Source data START

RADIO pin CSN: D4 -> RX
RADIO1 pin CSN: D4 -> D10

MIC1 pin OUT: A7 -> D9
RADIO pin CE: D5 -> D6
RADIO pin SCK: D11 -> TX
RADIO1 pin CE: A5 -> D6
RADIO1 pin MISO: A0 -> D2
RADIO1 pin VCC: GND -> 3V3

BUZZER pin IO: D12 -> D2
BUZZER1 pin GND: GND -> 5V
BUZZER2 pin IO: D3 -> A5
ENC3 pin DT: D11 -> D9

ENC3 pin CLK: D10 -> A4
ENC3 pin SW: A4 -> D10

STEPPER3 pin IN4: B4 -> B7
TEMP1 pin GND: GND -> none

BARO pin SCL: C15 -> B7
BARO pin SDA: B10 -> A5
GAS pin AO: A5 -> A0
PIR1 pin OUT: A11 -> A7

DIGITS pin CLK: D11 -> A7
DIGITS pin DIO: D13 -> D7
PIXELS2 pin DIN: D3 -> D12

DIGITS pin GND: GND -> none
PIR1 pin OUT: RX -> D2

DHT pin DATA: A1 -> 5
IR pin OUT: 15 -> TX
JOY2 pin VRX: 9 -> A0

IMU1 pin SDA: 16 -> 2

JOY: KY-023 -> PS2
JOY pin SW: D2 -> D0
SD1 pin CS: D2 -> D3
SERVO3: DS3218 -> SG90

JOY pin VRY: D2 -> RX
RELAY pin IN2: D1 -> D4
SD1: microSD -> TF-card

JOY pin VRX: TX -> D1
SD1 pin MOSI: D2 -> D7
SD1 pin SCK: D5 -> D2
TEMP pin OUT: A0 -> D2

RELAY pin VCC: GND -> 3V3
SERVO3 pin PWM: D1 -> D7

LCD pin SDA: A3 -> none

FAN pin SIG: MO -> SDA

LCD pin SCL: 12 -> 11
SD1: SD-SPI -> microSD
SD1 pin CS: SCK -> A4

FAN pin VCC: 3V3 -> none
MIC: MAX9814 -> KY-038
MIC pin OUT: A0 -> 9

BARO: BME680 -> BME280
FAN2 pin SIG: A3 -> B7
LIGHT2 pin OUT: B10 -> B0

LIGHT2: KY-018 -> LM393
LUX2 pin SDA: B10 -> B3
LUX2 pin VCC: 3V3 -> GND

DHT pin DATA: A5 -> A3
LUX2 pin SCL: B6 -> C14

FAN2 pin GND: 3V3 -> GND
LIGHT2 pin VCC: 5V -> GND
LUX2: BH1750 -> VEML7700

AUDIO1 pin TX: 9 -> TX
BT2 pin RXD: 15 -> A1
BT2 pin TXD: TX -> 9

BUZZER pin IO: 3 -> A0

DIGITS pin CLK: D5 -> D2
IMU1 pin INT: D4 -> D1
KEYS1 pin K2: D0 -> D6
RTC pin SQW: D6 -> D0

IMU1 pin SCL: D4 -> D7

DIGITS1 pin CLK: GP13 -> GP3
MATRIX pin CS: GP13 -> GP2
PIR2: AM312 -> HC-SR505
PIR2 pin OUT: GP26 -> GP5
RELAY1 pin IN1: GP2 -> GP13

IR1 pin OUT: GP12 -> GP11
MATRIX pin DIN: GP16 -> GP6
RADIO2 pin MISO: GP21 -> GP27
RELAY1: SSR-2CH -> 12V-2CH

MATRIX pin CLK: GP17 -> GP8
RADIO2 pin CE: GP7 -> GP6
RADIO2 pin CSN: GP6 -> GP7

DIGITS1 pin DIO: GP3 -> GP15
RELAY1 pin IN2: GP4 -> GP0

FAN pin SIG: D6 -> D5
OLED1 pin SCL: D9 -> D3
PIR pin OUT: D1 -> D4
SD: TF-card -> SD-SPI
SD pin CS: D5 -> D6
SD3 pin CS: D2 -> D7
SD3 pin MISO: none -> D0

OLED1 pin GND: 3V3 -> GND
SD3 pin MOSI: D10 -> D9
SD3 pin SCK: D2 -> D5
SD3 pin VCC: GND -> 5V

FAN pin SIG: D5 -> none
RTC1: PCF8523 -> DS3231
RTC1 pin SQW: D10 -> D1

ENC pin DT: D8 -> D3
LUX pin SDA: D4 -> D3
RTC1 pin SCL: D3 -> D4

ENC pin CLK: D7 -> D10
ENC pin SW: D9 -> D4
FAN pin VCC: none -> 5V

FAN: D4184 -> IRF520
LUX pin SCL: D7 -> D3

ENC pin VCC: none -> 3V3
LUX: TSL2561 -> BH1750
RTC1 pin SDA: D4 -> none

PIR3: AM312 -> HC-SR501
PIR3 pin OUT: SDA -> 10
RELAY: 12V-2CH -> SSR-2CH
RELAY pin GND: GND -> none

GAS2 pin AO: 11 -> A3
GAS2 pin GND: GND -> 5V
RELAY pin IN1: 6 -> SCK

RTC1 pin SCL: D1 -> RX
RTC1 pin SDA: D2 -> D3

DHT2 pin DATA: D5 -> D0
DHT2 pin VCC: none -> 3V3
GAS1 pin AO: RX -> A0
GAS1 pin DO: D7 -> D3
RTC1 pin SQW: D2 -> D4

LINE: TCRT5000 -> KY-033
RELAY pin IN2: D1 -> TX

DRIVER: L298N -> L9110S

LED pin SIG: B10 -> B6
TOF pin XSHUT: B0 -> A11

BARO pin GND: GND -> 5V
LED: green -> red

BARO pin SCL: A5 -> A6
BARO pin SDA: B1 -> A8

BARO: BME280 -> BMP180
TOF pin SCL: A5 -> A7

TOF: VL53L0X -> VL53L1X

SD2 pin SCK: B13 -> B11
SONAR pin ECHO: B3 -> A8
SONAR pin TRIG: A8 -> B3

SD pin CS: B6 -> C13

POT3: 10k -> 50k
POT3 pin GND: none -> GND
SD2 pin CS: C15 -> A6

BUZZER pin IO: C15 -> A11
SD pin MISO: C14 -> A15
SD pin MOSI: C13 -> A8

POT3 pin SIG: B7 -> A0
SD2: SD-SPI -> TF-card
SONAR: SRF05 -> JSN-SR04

Source data END

- **The task**:
Scanning the material above, work out how many lines contain the word "MISO" and reply with the number only.

- **Reply to the task**:
4